• _Problem to solve_
Once the images are set aside, print the remaining lines below exactly.
** Opening Exercise data block **
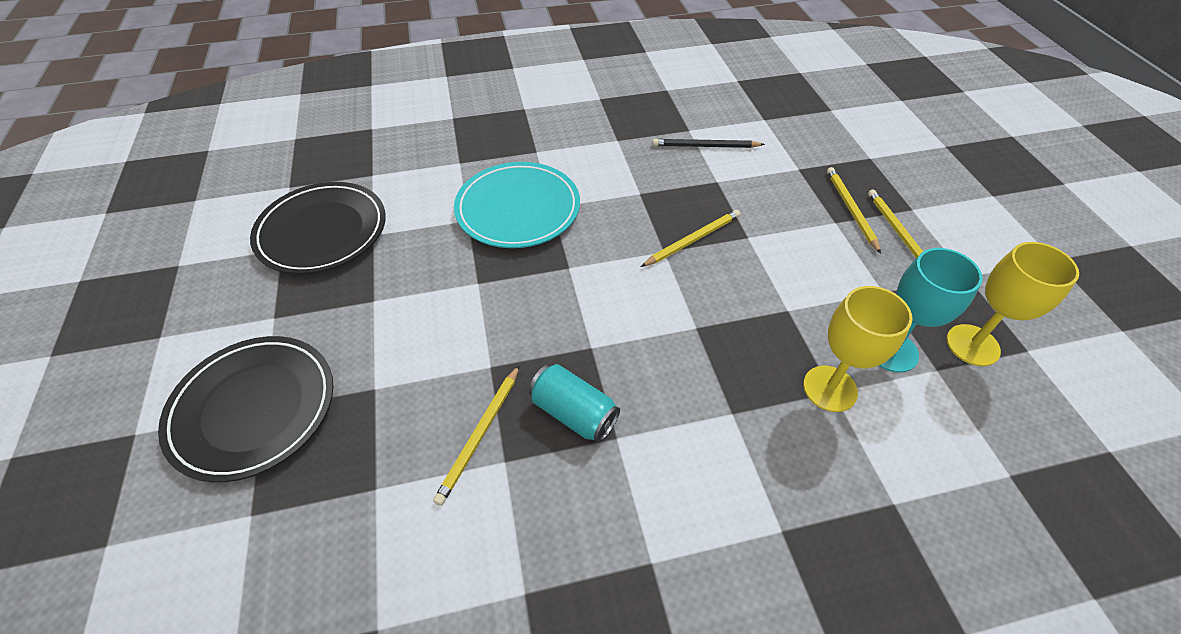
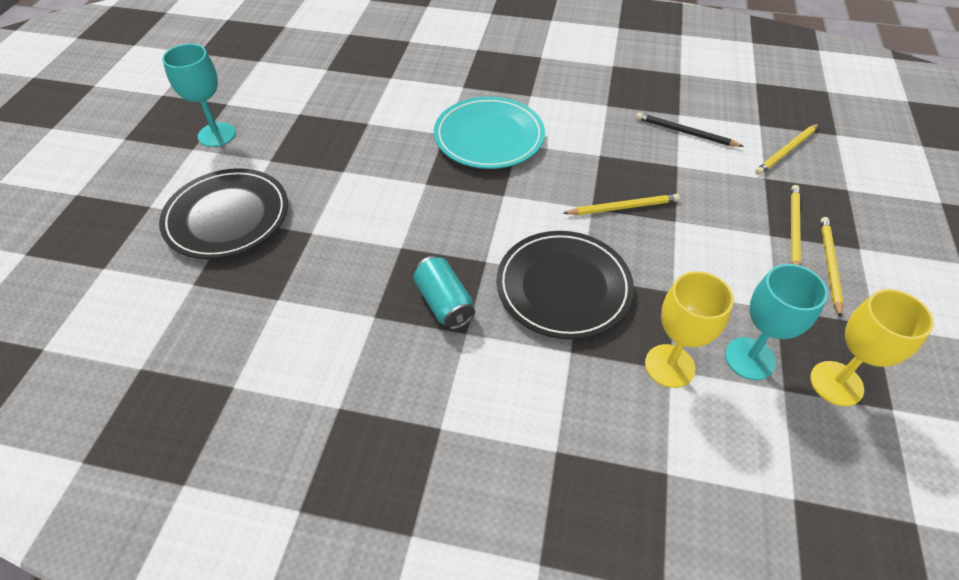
camera: 25 degrees right, 0 degrees up
(184, 308) = (217, 135): none -> turquoise goblet
(322, 231) = (333, 109): black plate -> black plate (563, 287)
(480, 435) = (367, 292): yellow pencil -> yellow pencil (786, 151)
** Closing Exercise data block **
• _Completed exercise_
camera: 25 degrees right, 0 degrees up
(184, 308) = (217, 135): none -> turquoise goblet
(322, 231) = (333, 109): black plate -> black plate (563, 287)
(480, 435) = (367, 292): yellow pencil -> yellow pencil (786, 151)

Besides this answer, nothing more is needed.